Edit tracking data
********************

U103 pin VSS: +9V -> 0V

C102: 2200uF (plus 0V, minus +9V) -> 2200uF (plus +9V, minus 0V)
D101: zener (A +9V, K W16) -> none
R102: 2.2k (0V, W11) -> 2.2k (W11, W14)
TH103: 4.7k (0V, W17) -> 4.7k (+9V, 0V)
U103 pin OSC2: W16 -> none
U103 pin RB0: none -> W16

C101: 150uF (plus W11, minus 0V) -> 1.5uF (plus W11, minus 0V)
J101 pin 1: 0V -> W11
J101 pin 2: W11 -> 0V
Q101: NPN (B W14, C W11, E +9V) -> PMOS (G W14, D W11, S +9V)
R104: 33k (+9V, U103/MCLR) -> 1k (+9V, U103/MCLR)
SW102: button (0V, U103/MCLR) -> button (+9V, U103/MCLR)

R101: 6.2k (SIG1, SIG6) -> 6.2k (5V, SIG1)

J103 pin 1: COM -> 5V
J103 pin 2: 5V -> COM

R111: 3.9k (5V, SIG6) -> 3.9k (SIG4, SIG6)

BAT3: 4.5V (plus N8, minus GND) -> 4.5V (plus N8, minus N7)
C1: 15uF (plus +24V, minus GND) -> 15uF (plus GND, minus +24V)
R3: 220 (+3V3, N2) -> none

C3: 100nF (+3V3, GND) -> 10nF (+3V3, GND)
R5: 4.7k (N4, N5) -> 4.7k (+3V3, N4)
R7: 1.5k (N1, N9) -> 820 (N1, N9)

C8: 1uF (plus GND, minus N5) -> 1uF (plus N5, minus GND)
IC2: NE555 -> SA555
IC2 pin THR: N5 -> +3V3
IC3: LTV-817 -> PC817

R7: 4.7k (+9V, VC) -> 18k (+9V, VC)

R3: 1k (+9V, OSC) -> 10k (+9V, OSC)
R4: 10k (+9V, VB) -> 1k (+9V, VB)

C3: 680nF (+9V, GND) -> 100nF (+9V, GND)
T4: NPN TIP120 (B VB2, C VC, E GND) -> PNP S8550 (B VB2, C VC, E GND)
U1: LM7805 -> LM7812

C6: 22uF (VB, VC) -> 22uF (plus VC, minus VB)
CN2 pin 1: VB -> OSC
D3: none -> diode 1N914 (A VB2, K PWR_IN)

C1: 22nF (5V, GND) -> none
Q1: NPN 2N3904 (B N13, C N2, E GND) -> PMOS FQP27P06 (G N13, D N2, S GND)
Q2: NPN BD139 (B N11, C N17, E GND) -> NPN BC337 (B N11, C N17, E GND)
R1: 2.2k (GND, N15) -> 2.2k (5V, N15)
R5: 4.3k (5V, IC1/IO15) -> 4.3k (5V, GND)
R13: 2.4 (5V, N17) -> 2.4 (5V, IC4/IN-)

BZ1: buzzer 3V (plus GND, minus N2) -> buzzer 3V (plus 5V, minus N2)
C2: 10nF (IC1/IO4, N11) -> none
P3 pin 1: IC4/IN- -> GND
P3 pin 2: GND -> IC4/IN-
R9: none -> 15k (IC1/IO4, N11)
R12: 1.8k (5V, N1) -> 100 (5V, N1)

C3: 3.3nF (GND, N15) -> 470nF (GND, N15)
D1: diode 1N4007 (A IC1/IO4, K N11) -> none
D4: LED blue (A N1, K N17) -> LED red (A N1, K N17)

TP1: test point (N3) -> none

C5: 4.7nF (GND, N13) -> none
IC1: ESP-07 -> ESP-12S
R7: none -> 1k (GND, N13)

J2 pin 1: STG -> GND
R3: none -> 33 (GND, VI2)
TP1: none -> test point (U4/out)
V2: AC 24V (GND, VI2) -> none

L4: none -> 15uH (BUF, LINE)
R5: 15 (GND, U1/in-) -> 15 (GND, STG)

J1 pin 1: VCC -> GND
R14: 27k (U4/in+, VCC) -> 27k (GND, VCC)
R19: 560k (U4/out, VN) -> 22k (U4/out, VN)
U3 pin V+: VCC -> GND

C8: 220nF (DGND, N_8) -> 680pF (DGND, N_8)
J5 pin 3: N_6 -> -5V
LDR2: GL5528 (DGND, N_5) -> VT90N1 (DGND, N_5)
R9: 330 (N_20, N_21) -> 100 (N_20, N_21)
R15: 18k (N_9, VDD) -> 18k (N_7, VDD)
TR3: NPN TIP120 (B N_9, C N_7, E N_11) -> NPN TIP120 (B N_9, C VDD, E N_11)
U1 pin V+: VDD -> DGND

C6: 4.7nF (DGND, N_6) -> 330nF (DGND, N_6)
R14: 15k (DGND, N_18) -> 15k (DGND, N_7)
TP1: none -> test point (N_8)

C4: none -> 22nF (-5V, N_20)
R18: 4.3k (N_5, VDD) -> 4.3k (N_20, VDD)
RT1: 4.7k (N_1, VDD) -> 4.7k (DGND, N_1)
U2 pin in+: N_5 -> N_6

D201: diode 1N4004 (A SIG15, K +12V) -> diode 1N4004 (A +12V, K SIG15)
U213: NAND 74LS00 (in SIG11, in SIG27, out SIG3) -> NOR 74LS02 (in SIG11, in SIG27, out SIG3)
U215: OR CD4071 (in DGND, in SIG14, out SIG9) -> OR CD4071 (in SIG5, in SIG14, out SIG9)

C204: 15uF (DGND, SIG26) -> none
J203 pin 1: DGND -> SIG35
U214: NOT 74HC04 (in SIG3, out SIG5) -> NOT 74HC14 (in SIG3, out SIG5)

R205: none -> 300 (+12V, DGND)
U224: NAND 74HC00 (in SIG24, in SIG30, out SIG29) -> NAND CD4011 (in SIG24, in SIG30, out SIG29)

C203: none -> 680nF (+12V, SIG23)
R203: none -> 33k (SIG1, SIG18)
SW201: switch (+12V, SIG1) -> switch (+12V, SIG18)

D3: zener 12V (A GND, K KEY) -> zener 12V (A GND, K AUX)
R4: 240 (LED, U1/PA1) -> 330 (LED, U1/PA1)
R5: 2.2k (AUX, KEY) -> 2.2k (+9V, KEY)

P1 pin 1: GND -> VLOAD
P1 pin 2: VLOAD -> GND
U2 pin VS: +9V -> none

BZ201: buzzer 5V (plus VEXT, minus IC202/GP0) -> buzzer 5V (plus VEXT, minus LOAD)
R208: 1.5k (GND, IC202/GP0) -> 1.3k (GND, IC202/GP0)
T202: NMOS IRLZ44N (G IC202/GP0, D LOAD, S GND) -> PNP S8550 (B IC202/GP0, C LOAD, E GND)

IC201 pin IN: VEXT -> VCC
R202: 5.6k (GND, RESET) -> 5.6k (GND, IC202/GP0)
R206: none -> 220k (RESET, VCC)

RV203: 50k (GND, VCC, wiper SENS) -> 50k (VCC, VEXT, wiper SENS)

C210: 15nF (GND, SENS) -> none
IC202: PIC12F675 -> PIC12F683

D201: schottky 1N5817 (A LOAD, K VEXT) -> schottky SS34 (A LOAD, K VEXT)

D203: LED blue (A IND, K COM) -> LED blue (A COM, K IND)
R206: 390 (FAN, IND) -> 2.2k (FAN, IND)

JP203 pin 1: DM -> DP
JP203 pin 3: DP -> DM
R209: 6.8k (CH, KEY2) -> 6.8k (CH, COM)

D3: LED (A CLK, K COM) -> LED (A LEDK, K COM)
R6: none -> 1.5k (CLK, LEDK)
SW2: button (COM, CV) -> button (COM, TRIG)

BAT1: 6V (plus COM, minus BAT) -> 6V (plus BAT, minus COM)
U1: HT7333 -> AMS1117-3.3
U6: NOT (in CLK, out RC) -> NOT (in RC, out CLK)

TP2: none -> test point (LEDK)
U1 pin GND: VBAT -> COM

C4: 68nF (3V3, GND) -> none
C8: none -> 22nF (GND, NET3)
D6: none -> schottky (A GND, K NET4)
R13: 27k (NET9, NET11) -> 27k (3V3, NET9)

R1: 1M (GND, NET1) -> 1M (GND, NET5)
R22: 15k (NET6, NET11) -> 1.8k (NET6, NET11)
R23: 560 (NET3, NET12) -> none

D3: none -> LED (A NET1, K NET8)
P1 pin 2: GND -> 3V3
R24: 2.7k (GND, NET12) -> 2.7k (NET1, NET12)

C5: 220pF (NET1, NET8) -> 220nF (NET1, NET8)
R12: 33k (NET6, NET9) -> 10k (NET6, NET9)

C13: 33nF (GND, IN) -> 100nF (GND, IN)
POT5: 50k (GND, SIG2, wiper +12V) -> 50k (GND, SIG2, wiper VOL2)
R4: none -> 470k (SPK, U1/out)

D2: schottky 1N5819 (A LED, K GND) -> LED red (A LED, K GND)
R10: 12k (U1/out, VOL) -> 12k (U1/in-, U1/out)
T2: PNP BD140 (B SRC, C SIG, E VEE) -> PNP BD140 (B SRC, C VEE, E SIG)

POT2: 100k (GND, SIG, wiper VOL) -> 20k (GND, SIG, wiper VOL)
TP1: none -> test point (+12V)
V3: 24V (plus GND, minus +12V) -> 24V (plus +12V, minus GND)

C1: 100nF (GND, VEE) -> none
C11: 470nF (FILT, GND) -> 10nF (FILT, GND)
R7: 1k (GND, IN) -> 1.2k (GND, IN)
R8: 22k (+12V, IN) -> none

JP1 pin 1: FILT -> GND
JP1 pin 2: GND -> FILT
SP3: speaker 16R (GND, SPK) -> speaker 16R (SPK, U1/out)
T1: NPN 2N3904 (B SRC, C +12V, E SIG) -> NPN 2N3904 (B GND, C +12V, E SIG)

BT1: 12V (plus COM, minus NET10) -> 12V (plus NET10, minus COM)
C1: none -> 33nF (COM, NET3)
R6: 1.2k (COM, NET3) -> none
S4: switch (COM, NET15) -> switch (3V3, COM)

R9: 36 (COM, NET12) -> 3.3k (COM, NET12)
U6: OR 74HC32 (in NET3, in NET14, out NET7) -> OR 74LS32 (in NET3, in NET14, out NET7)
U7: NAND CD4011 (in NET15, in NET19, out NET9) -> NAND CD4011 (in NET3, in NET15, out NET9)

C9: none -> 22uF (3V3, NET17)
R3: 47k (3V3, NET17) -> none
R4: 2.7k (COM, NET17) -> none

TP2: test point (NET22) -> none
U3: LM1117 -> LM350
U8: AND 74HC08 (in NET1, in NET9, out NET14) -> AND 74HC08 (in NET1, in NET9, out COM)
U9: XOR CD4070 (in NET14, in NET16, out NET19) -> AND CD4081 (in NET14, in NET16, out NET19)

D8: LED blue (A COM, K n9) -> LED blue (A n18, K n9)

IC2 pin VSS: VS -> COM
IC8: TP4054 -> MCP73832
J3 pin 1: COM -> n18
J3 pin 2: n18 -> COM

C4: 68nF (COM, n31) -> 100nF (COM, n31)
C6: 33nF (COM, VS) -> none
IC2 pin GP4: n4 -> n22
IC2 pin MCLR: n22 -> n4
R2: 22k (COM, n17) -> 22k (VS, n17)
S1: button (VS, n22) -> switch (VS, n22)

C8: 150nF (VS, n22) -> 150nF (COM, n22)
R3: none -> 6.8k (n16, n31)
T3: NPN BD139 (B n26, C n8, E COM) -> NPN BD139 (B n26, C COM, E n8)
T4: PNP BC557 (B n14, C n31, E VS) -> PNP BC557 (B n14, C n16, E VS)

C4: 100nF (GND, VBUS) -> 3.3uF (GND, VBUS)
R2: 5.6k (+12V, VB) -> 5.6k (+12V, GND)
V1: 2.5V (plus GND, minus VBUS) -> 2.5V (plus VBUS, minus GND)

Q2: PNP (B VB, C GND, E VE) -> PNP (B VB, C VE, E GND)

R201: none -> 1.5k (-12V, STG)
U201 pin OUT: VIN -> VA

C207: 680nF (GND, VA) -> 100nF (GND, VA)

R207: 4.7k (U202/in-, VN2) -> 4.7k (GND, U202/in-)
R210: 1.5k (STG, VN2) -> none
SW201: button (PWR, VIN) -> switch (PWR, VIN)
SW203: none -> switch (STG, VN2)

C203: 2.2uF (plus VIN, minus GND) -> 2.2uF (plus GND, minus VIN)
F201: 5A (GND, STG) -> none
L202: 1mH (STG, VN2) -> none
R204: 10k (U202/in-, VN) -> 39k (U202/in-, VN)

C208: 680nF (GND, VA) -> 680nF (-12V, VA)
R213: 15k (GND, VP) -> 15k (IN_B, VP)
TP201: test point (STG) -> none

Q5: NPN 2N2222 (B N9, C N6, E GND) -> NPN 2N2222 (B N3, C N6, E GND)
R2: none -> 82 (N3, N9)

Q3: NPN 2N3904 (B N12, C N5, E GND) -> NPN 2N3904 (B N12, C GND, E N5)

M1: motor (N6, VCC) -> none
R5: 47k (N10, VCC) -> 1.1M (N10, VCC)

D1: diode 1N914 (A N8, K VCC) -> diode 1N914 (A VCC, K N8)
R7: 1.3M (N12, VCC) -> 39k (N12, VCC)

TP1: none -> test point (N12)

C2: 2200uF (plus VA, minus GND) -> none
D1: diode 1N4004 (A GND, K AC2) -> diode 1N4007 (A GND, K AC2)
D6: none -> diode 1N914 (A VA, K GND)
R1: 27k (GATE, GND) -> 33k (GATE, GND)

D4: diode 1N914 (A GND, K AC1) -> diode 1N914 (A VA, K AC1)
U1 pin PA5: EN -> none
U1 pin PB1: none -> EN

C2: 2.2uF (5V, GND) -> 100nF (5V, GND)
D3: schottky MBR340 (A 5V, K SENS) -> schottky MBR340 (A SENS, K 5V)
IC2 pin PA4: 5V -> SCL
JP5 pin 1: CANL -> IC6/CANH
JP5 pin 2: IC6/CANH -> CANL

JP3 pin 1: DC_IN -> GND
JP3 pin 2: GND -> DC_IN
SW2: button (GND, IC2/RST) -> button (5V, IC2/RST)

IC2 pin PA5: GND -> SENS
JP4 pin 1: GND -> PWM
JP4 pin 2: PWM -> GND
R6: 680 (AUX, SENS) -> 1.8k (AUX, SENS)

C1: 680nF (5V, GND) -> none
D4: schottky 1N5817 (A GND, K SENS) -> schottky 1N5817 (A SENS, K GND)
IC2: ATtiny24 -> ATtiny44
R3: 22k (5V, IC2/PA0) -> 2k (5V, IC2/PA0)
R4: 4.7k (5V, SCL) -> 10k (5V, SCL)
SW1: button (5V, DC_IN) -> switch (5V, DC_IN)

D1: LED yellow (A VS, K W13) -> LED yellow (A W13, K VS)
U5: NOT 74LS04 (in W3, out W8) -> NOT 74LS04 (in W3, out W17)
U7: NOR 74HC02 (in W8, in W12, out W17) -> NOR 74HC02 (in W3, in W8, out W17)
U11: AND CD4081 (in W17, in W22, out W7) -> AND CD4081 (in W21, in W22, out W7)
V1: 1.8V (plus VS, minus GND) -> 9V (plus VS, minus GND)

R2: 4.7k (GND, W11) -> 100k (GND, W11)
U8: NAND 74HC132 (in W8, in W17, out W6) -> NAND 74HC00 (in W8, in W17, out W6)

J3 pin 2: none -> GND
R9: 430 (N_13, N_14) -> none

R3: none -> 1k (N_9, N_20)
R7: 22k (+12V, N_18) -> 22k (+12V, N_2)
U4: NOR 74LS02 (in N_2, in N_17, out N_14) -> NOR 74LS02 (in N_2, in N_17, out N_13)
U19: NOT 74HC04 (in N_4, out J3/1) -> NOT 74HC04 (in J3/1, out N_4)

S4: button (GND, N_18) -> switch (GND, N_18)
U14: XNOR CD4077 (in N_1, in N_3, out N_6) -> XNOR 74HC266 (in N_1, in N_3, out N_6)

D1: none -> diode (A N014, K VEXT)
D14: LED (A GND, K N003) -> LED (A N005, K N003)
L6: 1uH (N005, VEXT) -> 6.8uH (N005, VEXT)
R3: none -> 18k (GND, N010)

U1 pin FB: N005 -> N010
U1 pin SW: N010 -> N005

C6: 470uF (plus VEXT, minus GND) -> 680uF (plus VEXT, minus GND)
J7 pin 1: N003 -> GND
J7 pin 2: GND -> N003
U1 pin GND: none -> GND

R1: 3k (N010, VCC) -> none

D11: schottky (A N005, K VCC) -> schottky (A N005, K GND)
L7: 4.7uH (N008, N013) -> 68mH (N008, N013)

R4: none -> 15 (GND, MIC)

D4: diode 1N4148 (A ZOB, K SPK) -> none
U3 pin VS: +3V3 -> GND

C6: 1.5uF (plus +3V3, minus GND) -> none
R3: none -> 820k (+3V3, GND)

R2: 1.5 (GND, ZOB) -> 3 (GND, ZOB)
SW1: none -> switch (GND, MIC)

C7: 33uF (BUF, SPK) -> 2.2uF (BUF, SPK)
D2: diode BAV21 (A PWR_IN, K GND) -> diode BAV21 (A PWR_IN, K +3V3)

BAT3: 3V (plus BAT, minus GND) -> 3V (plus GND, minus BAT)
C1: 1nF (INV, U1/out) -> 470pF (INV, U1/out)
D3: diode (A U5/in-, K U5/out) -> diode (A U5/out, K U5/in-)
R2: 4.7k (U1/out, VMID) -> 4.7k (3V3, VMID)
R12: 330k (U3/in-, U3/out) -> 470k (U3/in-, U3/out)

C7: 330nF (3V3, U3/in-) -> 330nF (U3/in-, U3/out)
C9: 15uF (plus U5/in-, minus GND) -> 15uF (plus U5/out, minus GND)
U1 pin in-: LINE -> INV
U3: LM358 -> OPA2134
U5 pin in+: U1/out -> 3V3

********************

▶ [How to complete this task]: After locating the line holding "C8: 150nF (VS, n22) -> 150nF (COM, n22)" above, output exactly that line and every line after it through the line holding "R213: 15k (GND, VP) -> 15k (IN_B, VP)". Include nothing else.

▶ [Output]:
C8: 150nF (VS, n22) -> 150nF (COM, n22)
R3: none -> 6.8k (n16, n31)
T3: NPN BD139 (B n26, C n8, E COM) -> NPN BD139 (B n26, C COM, E n8)
T4: PNP BC557 (B n14, C n31, E VS) -> PNP BC557 (B n14, C n16, E VS)

C4: 100nF (GND, VBUS) -> 3.3uF (GND, VBUS)
R2: 5.6k (+12V, VB) -> 5.6k (+12V, GND)
V1: 2.5V (plus GND, minus VBUS) -> 2.5V (plus VBUS, minus GND)

Q2: PNP (B VB, C GND, E VE) -> PNP (B VB, C VE, E GND)

R201: none -> 1.5k (-12V, STG)
U201 pin OUT: VIN -> VA

C207: 680nF (GND, VA) -> 100nF (GND, VA)

R207: 4.7k (U202/in-, VN2) -> 4.7k (GND, U202/in-)
R210: 1.5k (STG, VN2) -> none
SW201: button (PWR, VIN) -> switch (PWR, VIN)
SW203: none -> switch (STG, VN2)

C203: 2.2uF (plus VIN, minus GND) -> 2.2uF (plus GND, minus VIN)
F201: 5A (GND, STG) -> none
L202: 1mH (STG, VN2) -> none
R204: 10k (U202/in-, VN) -> 39k (U202/in-, VN)

C208: 680nF (GND, VA) -> 680nF (-12V, VA)
R213: 15k (GND, VP) -> 15k (IN_B, VP)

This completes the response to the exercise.